Data items:
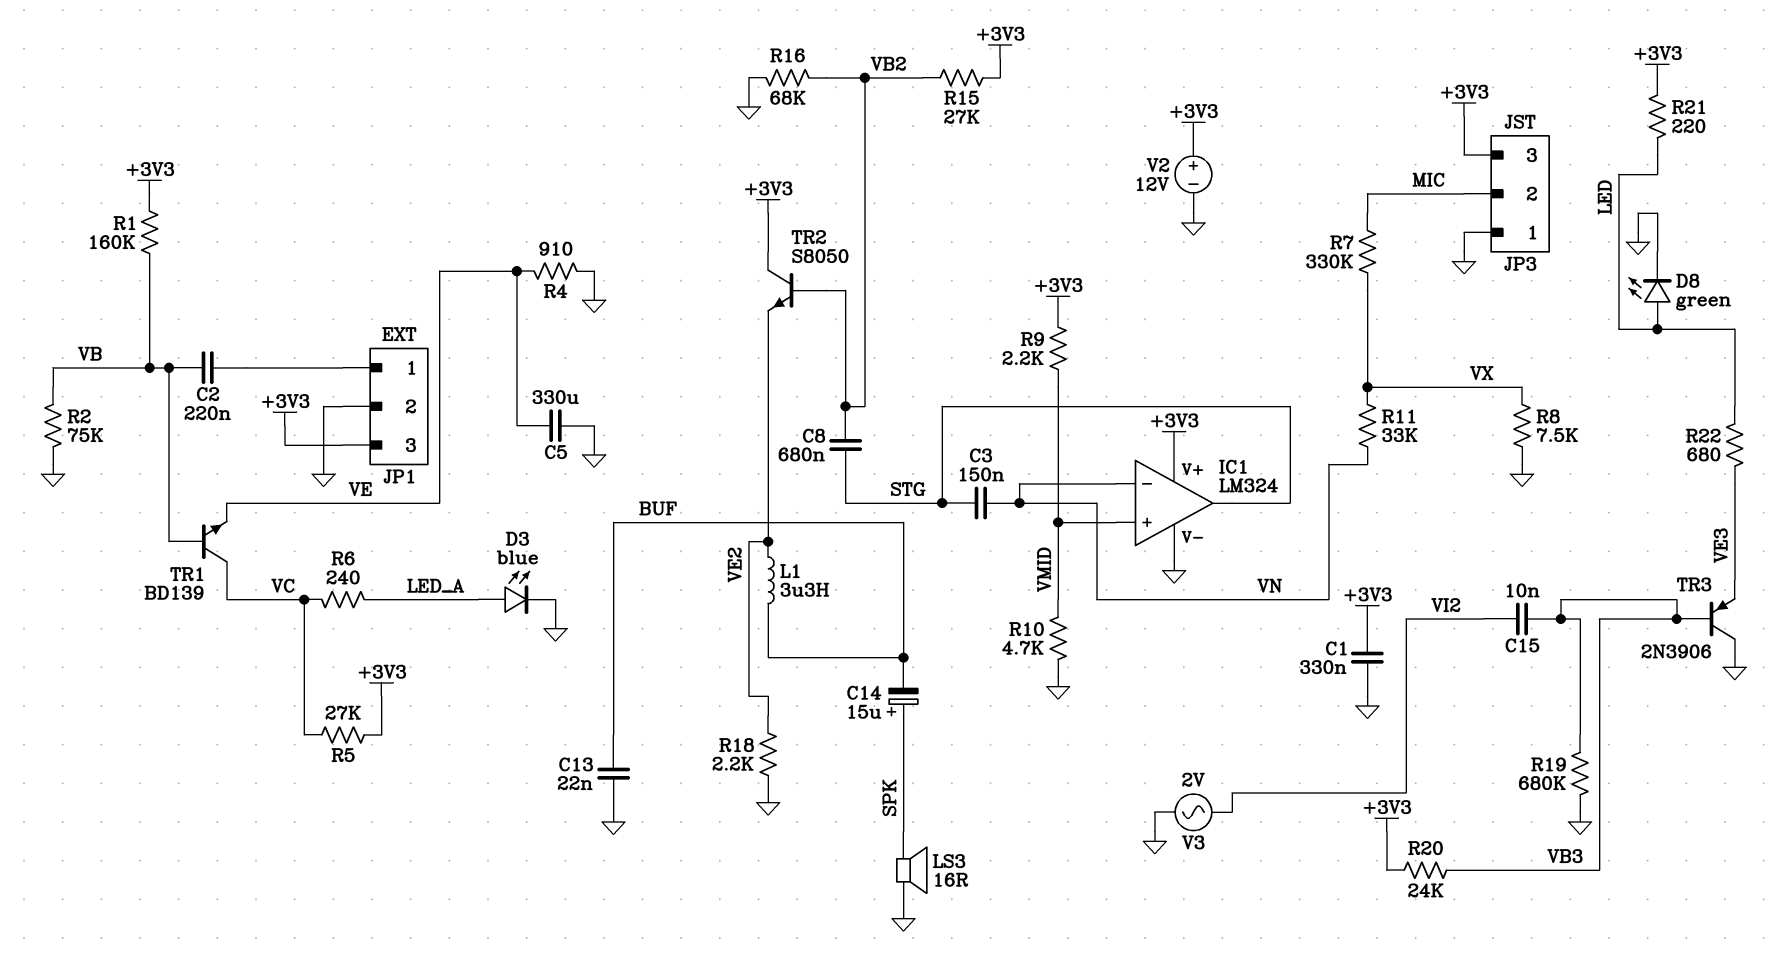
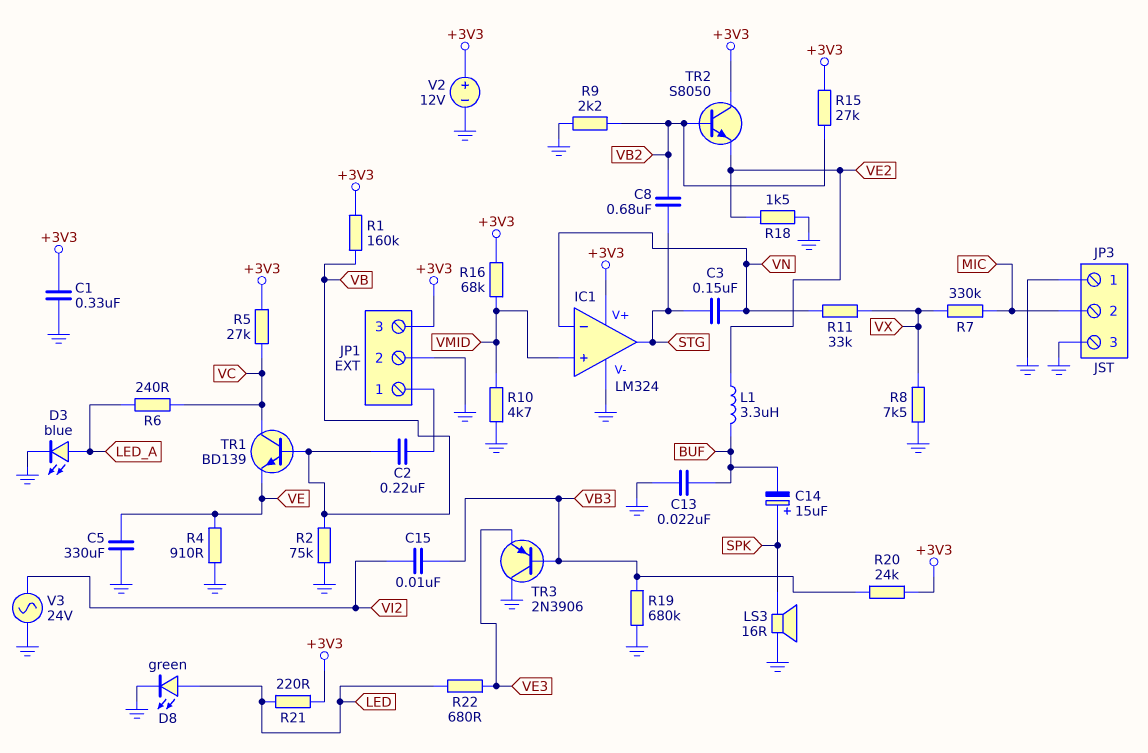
JP3 pin 3: +3V3 -> GND
R9: 2.2k (+3V3, VMID) -> 2.2k (GND, VB2)
R16: 68k (GND, VB2) -> 68k (+3V3, VMID)
R18: 2.2k (GND, VE2) -> 1.5k (GND, VE2)
V3: AC 2V (GND, VI2) -> AC 24V (GND, VI2)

• EXERCISE BRIEF:
If the string "VMID" is in a line of the entries, pick that line out.

• WRITTEN RESPONSE:
R9: 2.2k (+3V3, VMID) -> 2.2k (GND, VB2)
R16: 68k (GND, VB2) -> 68k (+3V3, VMID)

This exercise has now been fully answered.